> [INSTRUCTIONS FOR THE TASK]
Set down word for word the lines that begin the entries and run through the line containing "(434, 222) = (466, 240): black". Give nothing further.

> [INFORMATION SHOWN]
-=-=-=-=-
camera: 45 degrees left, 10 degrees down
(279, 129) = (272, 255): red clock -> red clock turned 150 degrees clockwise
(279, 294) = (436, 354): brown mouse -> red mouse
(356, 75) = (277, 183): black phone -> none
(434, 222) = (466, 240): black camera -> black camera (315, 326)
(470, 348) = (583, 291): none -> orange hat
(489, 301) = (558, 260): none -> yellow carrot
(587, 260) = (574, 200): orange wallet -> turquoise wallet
-=-=-=-=-
> [SOLUTION]
camera: 45 degrees left, 10 degrees down
(279, 129) = (272, 255): red clock -> red clock turned 150 degrees clockwise
(279, 294) = (436, 354): brown mouse -> red mouse
(356, 75) = (277, 183): black phone -> none
(434, 222) = (466, 240): black camera -> black camera (315, 326)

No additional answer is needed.